Data extracted from a collection:
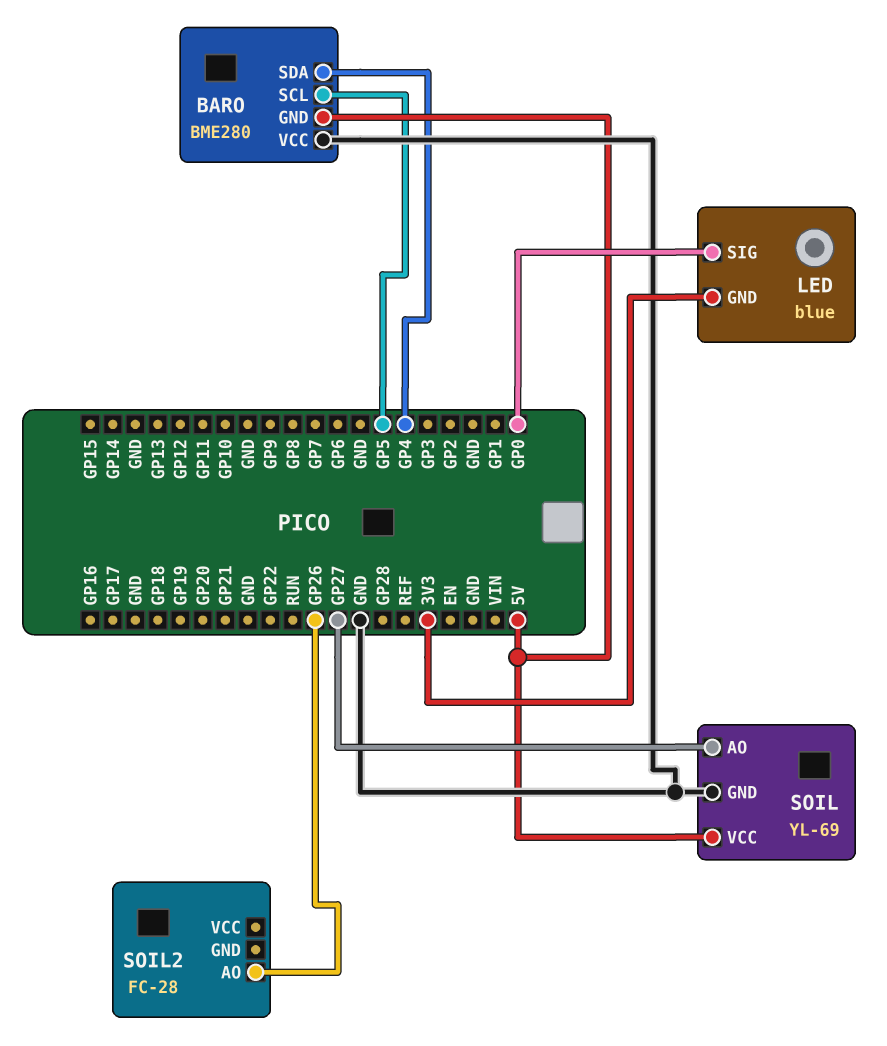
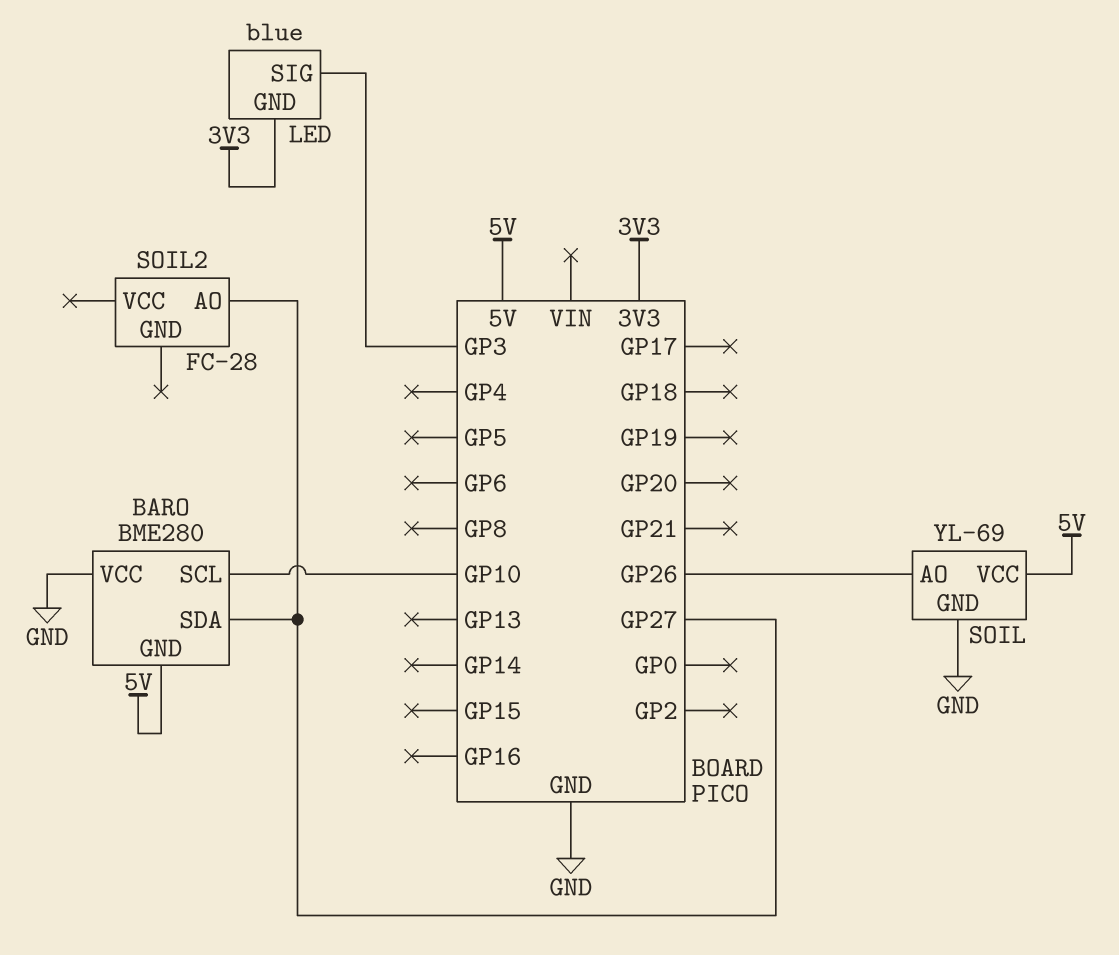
BARO pin SCL: GP5 -> GP10
BARO pin SDA: GP4 -> GP27
LED pin SIG: GP0 -> GP3
SOIL pin AO: GP27 -> GP26
SOIL2 pin AO: GP26 -> GP27

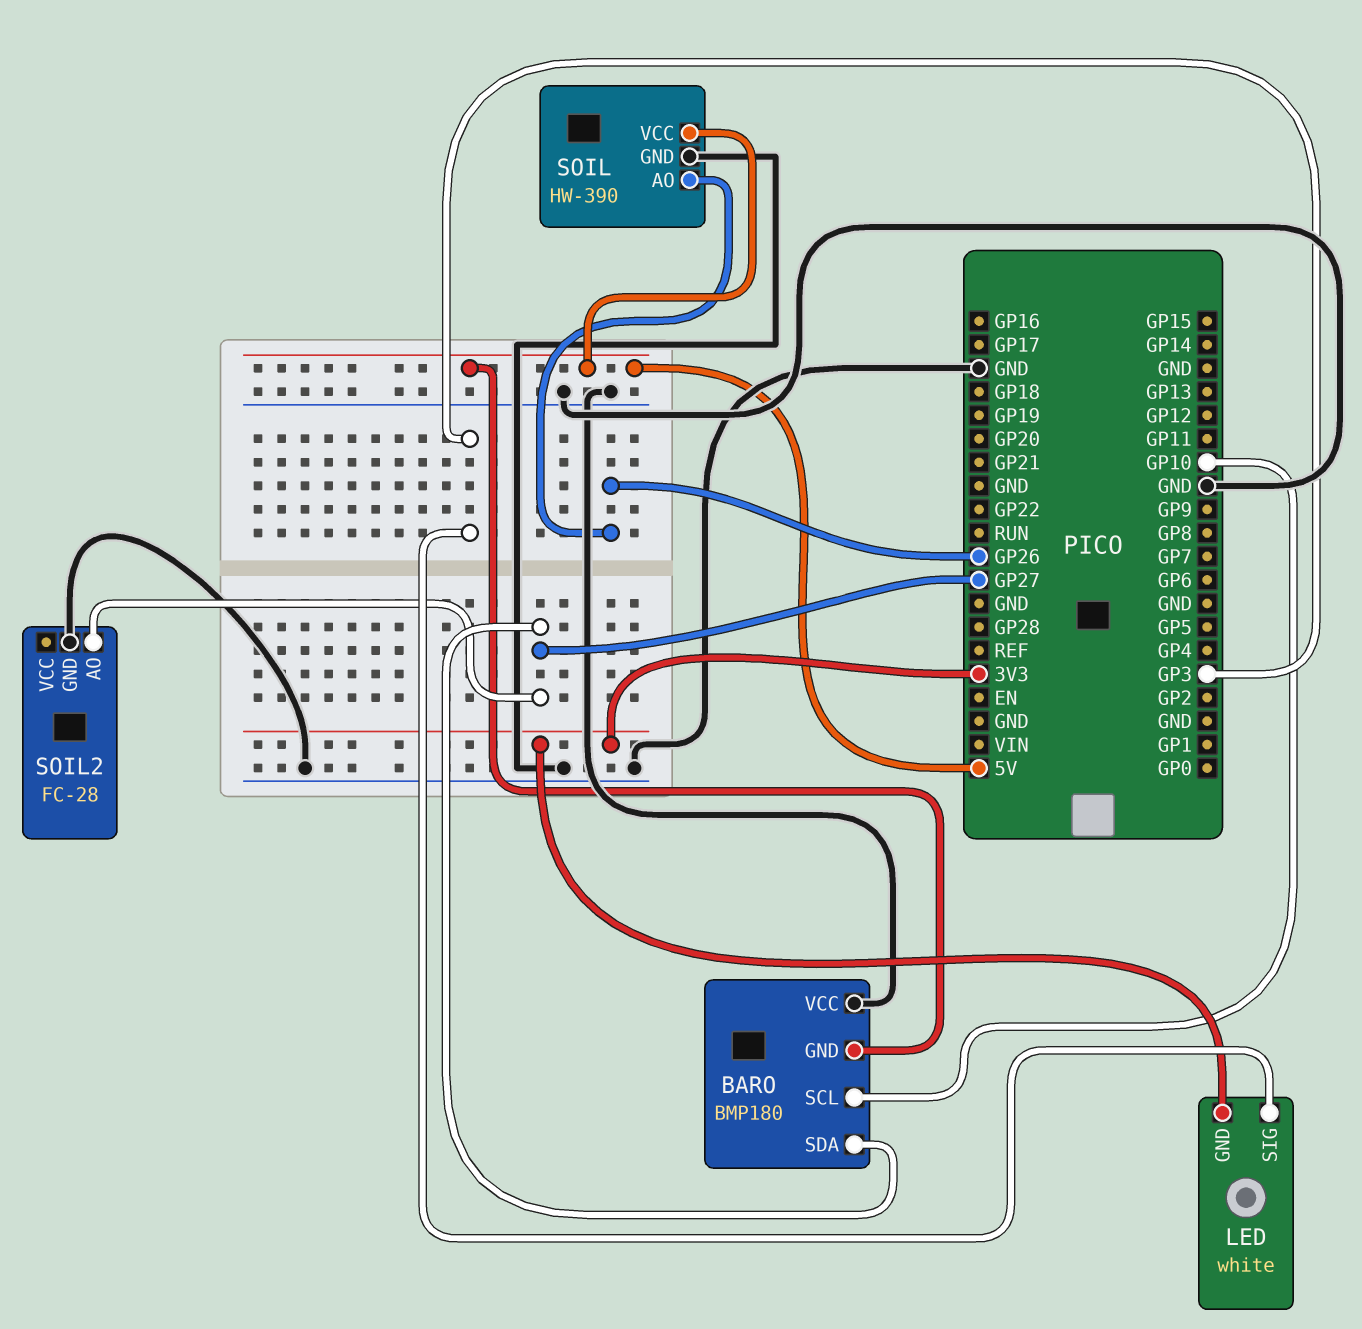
BARO: BME280 -> BMP180
LED: blue -> white
SOIL: YL-69 -> HW-390
SOIL2 pin GND: none -> GND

Task goal:
Up to and including the last line of the records above, print exactly every line from the one that contains "BARO: BME280 -> BMP180" onward.

Answer to this exercise:
BARO: BME280 -> BMP180
LED: blue -> white
SOIL: YL-69 -> HW-390
SOIL2 pin GND: none -> GND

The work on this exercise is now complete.